## What you are asked to do:
Return the listing exactly. Keep no pictures.

BEGIN Data under study

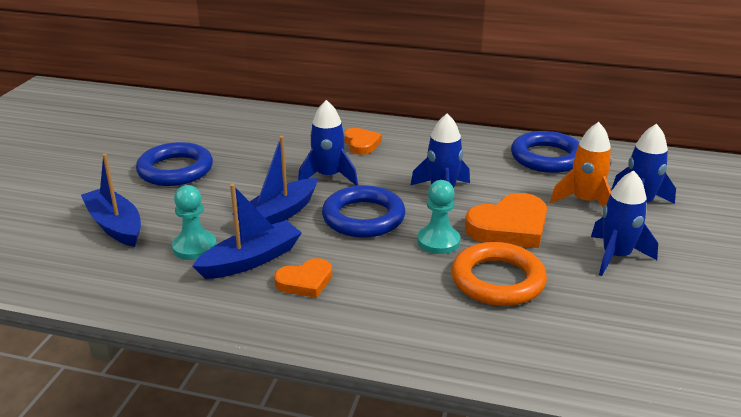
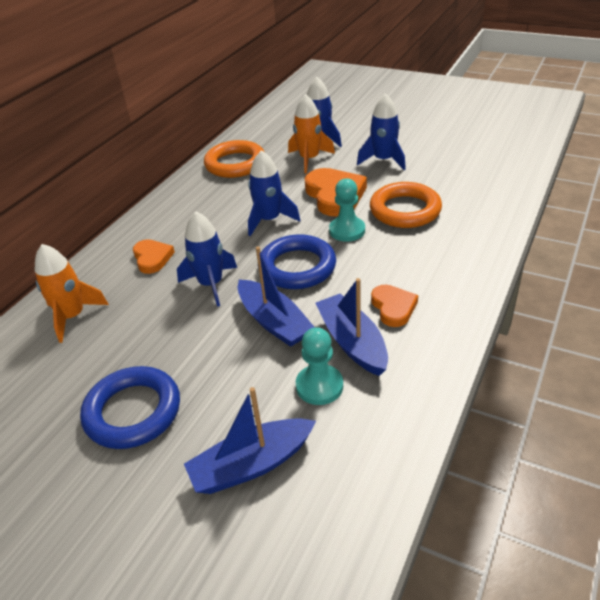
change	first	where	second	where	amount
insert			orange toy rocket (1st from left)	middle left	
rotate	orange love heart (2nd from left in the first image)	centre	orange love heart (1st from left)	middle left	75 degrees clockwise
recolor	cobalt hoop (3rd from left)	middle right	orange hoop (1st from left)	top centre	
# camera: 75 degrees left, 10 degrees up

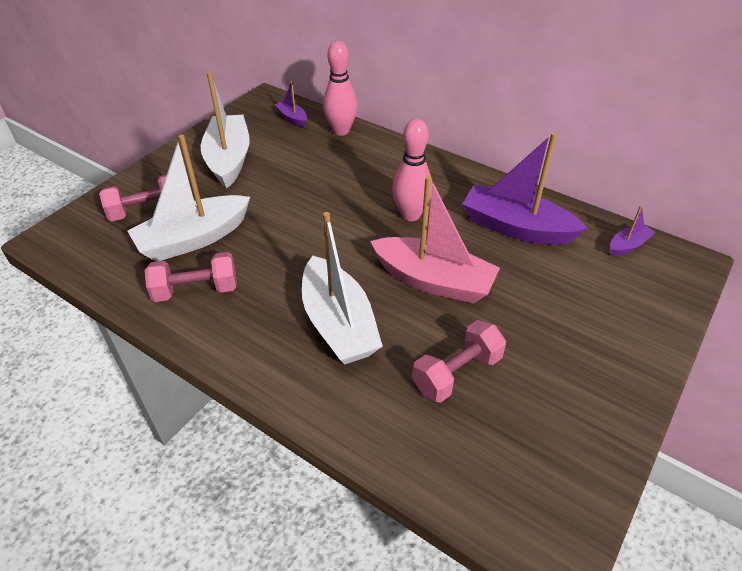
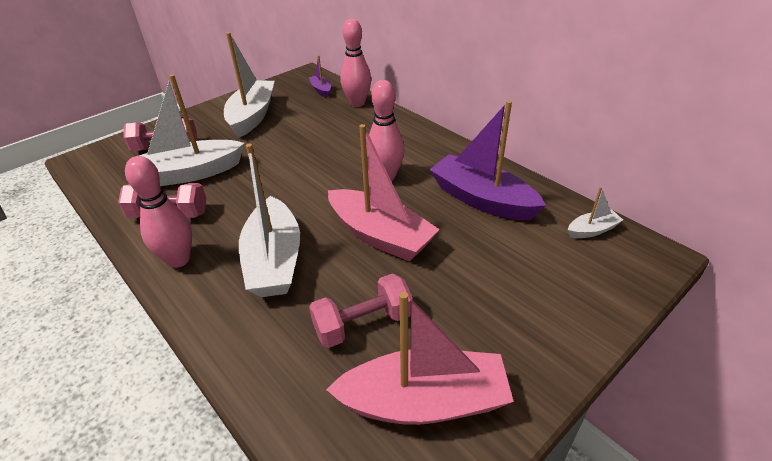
change	first	where	second	where	amount
insert			rosy bowling pin (1st from left)	middle left	
insert			rosy toy boat (2nd from left)	bottom centre	
recolor	violet toy boat (3rd from left)	middle right	white toy boat (4th from left)	middle right	
# camera: 15 degrees right, 5 degrees down

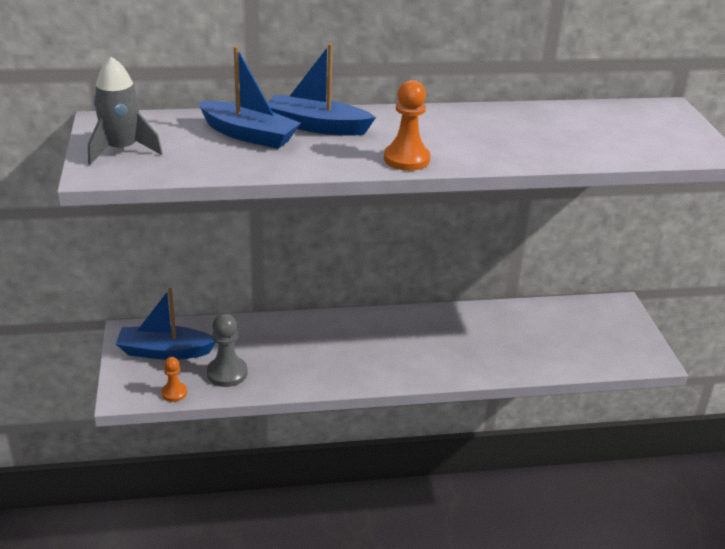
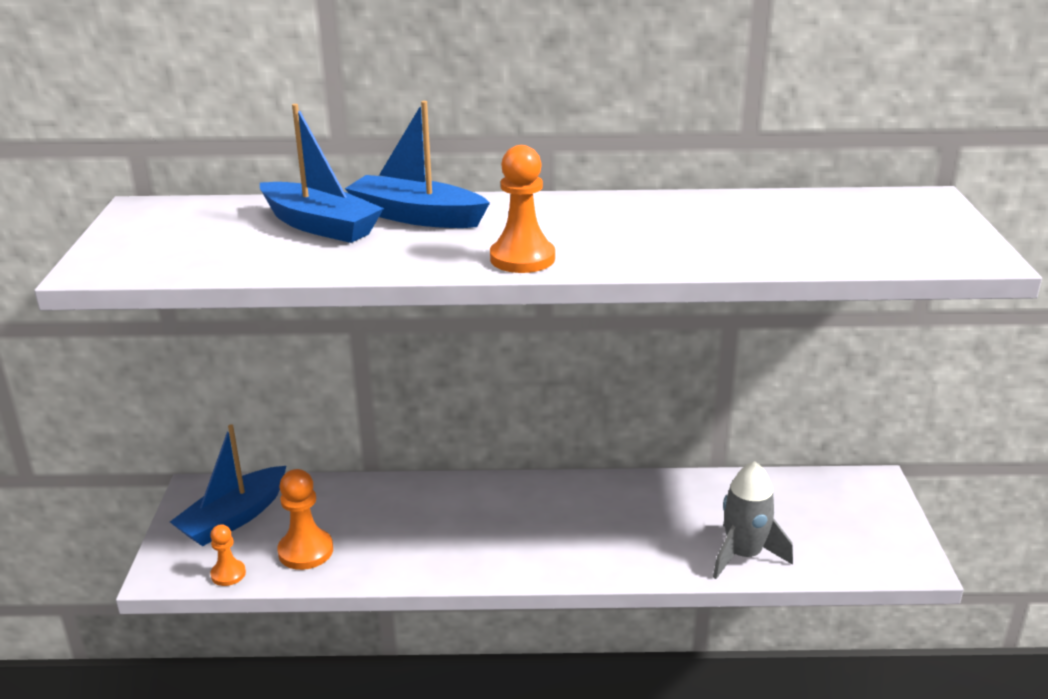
change	first	where	second	where	amount
rotate	cobalt toy boat (1st from left)	middle left		bottom left	60 degrees counterclockwise
recolor	grey pawn	middle left	orange pawn (2nd from left)	bottom left	
move	grey toy rocket	top left		bottom right	
# camera: 10 degrees right, 5 degrees down

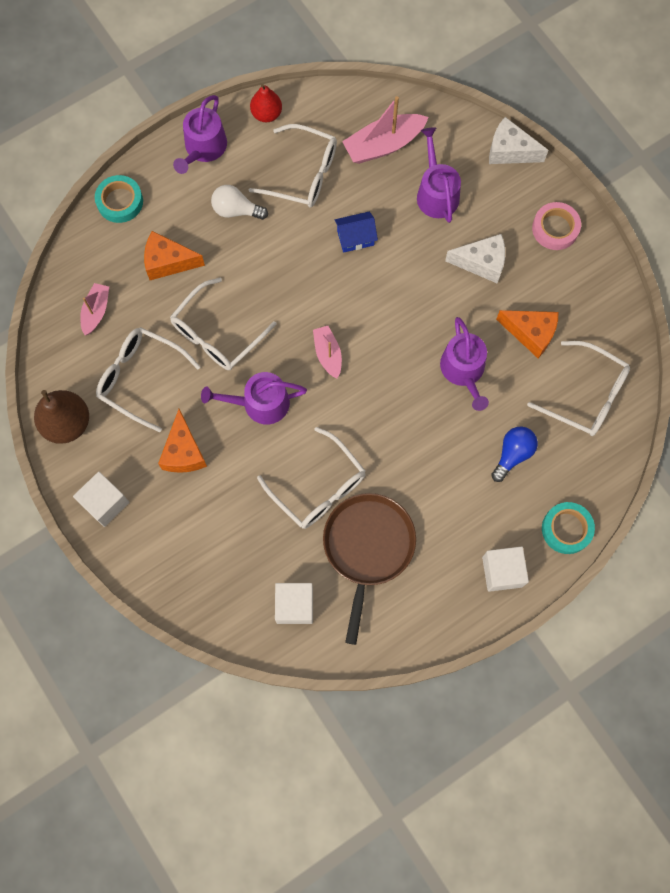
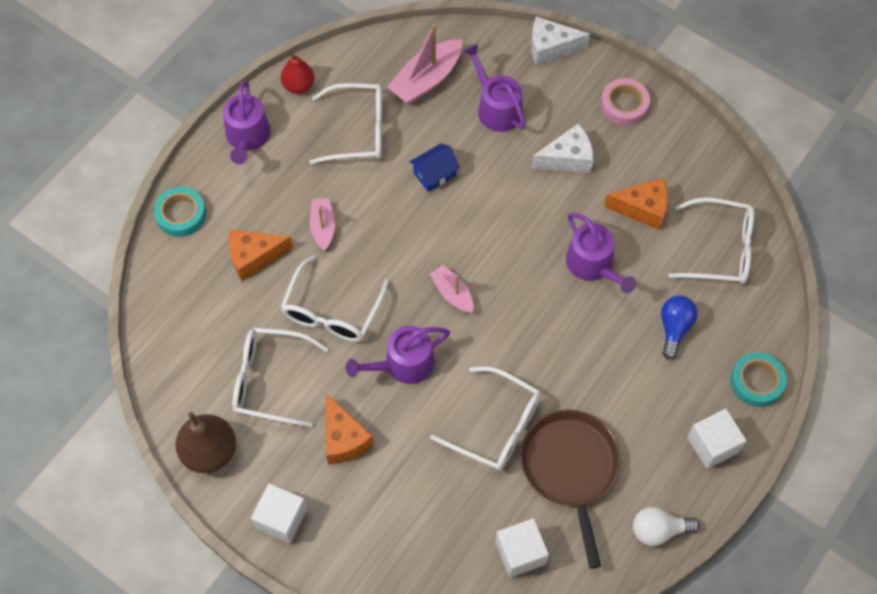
change	first	where	second	where	amount
move	rosy toy boat (1st from left)	middle left		centre	
move	white bulb	top centre		bottom right	
# camera: 20 degrees left, 10 degrees down

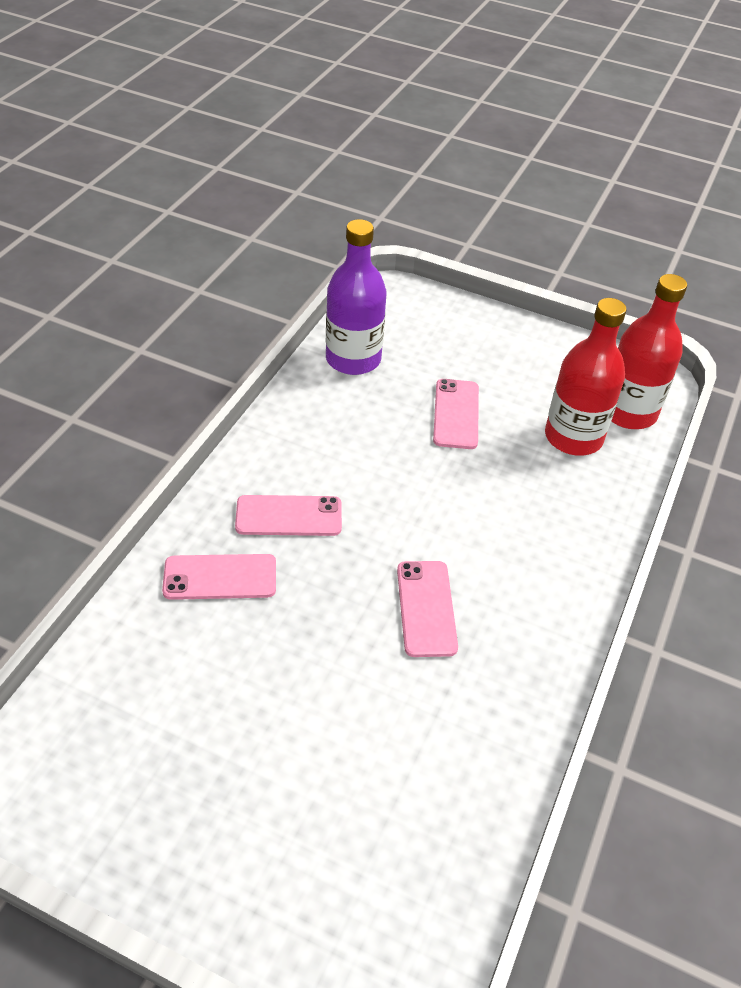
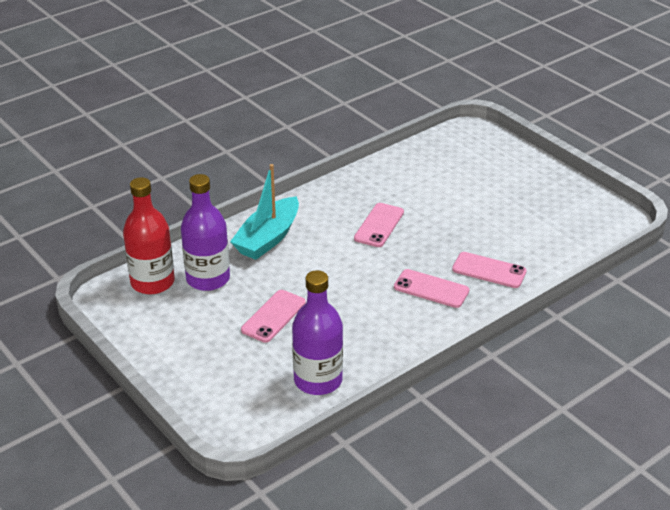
change	first	where	second	where	amount
recolor	crimson flask (1st from left)	middle right	violet flask (1st from left)	middle left	
insert			aqua toy boat	centre	
# camera: 150 degrees left, 10 degrees down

END Data under study

## Answer:
change	first	where	second	where	amount
insert			orange toy rocket (1st from left)	middle left	
rotate	orange love heart (2nd from left in the first image)	centre	orange love heart (1st from left)	middle left	75 degrees clockwise
recolor	cobalt hoop (3rd from left)	middle right	orange hoop (1st from left)	top centre	
# camera: 75 degrees left, 10 degrees up

change	first	where	second	where	amount
insert			rosy bowling pin (1st from left)	middle left	
insert			rosy toy boat (2nd from left)	bottom centre	
recolor	violet toy boat (3rd from left)	middle right	white toy boat (4th from left)	middle right	
# camera: 15 degrees right, 5 degrees down

change	first	where	second	where	amount
rotate	cobalt toy boat (1st from left)	middle left		bottom left	60 degrees counterclockwise
recolor	grey pawn	middle left	orange pawn (2nd from left)	bottom left	
move	grey toy rocket	top left		bottom right	
# camera: 10 degrees right, 5 degrees down

change	first	where	second	where	amount
move	rosy toy boat (1st from left)	middle left		centre	
move	white bulb	top centre		bottom right	
# camera: 20 degrees left, 10 degrees down

change	first	where	second	where	amount
recolor	crimson flask (1st from left)	middle right	violet flask (1st from left)	middle left	
insert			aqua toy boat	centre	
# camera: 150 degrees left, 10 degrees down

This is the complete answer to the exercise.